[Shape transformation data]
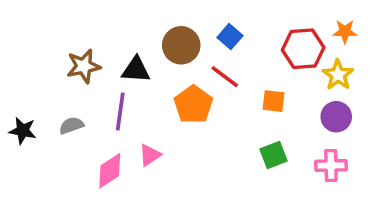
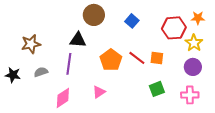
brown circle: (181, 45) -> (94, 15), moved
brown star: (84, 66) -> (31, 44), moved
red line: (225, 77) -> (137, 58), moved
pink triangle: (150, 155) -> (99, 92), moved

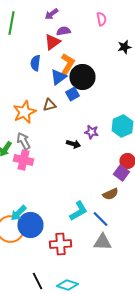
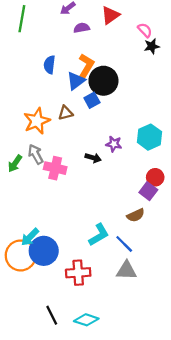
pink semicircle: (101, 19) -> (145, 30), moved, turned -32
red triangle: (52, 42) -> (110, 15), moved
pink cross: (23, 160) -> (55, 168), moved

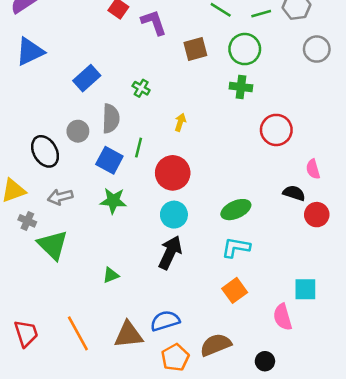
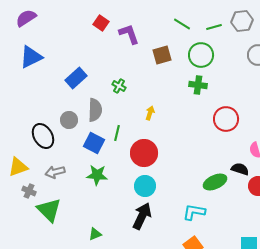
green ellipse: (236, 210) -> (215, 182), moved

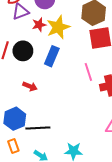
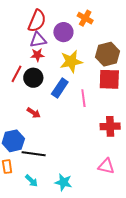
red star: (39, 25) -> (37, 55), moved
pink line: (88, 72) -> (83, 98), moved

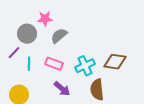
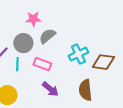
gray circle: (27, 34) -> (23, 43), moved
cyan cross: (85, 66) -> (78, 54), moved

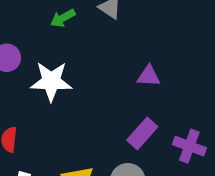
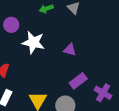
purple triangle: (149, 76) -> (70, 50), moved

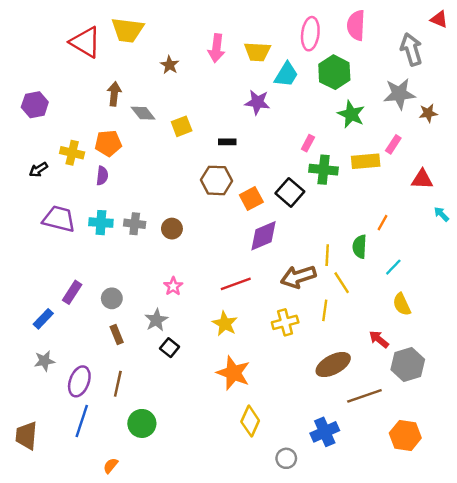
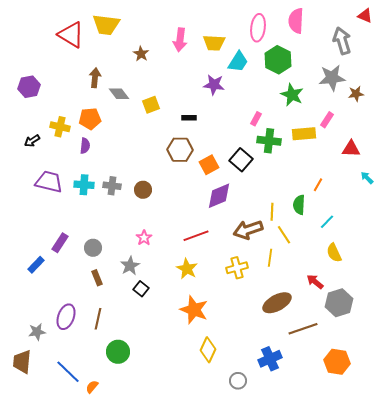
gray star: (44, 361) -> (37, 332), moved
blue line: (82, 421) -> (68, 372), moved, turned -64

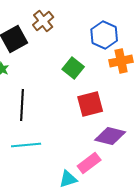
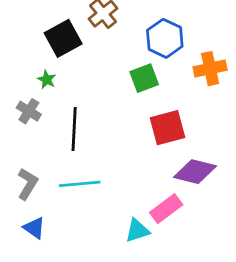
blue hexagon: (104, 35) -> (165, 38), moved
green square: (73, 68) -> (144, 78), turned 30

### Required work
Give back, exactly and without pictures, the stretch of the records above from the line containing "brown star: (84, 66) -> (31, 44), moved" through the line containing "red star: (39, 25) -> (37, 55), moved", with both end lines included.

### Response to this task
brown star: (84, 66) -> (31, 44), moved
red line: (225, 77) -> (137, 58), moved
pink triangle: (150, 155) -> (99, 92), moved

pink semicircle: (101, 19) -> (145, 30), moved, turned -32
red triangle: (52, 42) -> (110, 15), moved
pink cross: (23, 160) -> (55, 168), moved

green ellipse: (236, 210) -> (215, 182), moved

red star: (39, 25) -> (37, 55), moved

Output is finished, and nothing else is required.